Work request: Wherever the line that contains "purple trophy: [215,393,279,493]" falls, repeat it and the lines after it exactly until the records end, without any pictures.
---------- Data for review ----------
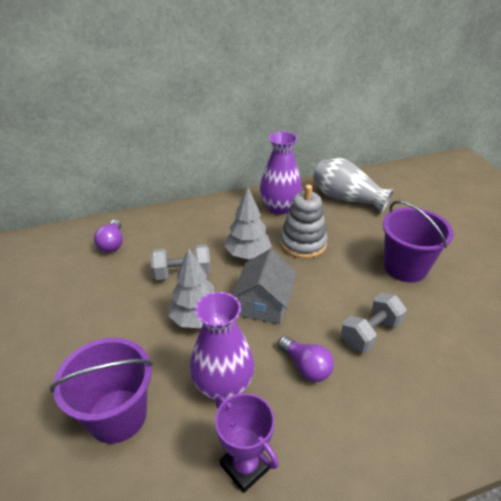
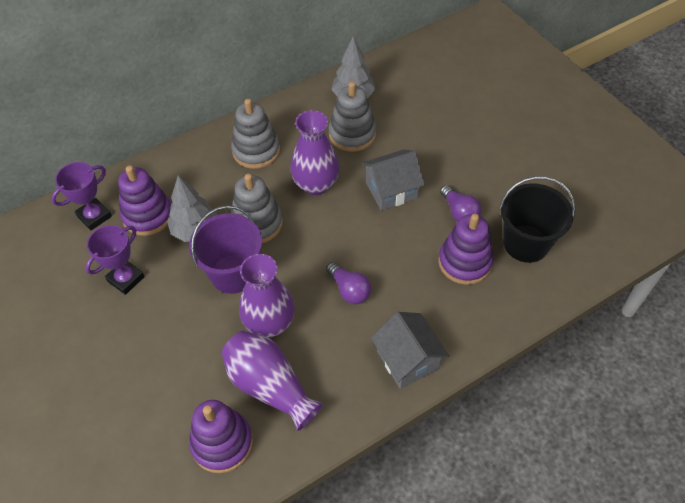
black bucket: none = 0 -> [500,176,576,263] = 1
grey dumbbell: [151,244,211,280] [341,293,407,353] = 2 -> none = 0
grey house: [232,249,297,324] = 1 -> [361,149,425,211] [371,312,449,389] = 2
grey stacking toy: [280,185,328,259] = 1 -> [231,99,280,169] [231,174,283,243] [329,82,376,152] = 3
grey vase: [313,158,394,213] = 1 -> none = 0
purple bucket: [50,338,153,444] [382,200,454,283] = 2 -> [189,205,262,294] = 1
purple stacking toy: none = 0 -> [118,166,171,236] [189,400,253,473] [438,214,494,285] = 3
purple trophy: [215,393,279,493] = 1 -> [51,162,112,231] [85,225,145,295] = 2
purple vase: [190,292,255,400] [260,131,302,215] = 2 -> [221,331,323,431] [239,254,295,337] [290,110,339,195] = 3

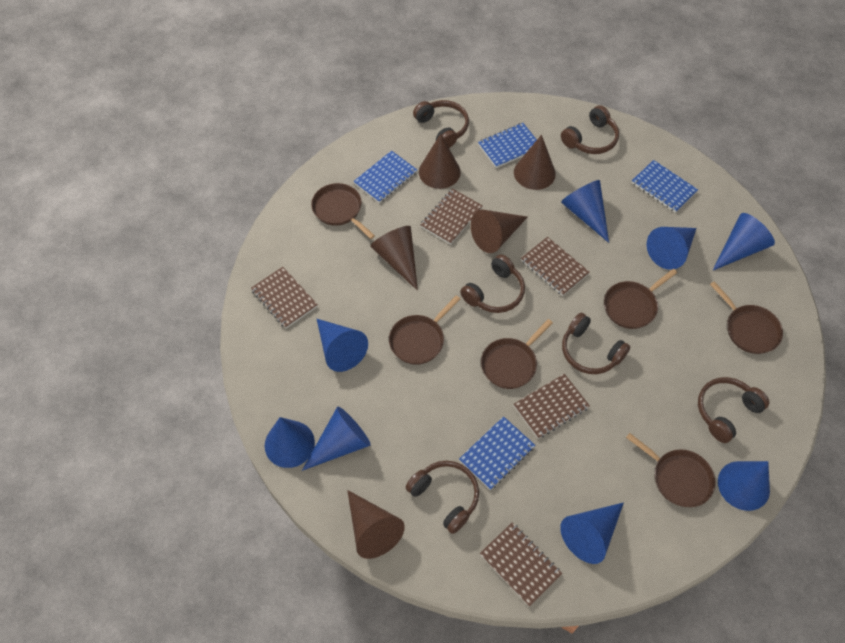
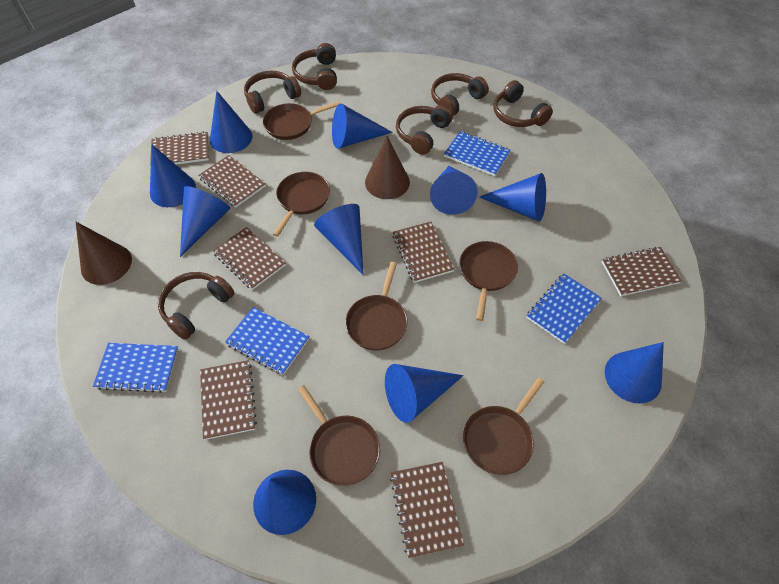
blue cone: [264,417,315,468] [302,406,371,471] [317,319,368,372] [560,502,624,564] [561,180,609,243] [646,227,696,270] [712,213,775,271] [718,461,770,511] = 8 -> [150,144,196,207] [180,186,230,257] [210,91,252,153] [253,470,316,535] [314,204,364,275] [332,103,392,149] [385,364,464,423] [430,166,478,215] [479,173,546,222] [605,342,664,404] = 10
brown cone: [347,490,405,559] [370,226,418,291] [419,134,461,189] [471,210,527,253] [514,135,556,190] = 5 -> [76,222,132,285] [365,136,410,199] = 2
brown notebook: [251,267,318,328] [420,188,483,245] [480,523,562,606] [513,374,590,439] [521,237,590,296] = 5 -> [150,131,209,166] [198,155,266,207] [200,360,257,440] [212,227,286,290] [390,462,464,558] [393,222,455,283] [602,247,682,296] = 7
----------
Result:
purple trophy: [215,393,279,493] = 1 -> [51,162,112,231] [85,225,145,295] = 2
purple vase: [190,292,255,400] [260,131,302,215] = 2 -> [221,331,323,431] [239,254,295,337] [290,110,339,195] = 3

blue cone: [264,417,315,468] [302,406,371,471] [317,319,368,372] [560,502,624,564] [561,180,609,243] [646,227,696,270] [712,213,775,271] [718,461,770,511] = 8 -> [150,144,196,207] [180,186,230,257] [210,91,252,153] [253,470,316,535] [314,204,364,275] [332,103,392,149] [385,364,464,423] [430,166,478,215] [479,173,546,222] [605,342,664,404] = 10
brown cone: [347,490,405,559] [370,226,418,291] [419,134,461,189] [471,210,527,253] [514,135,556,190] = 5 -> [76,222,132,285] [365,136,410,199] = 2
brown notebook: [251,267,318,328] [420,188,483,245] [480,523,562,606] [513,374,590,439] [521,237,590,296] = 5 -> [150,131,209,166] [198,155,266,207] [200,360,257,440] [212,227,286,290] [390,462,464,558] [393,222,455,283] [602,247,682,296] = 7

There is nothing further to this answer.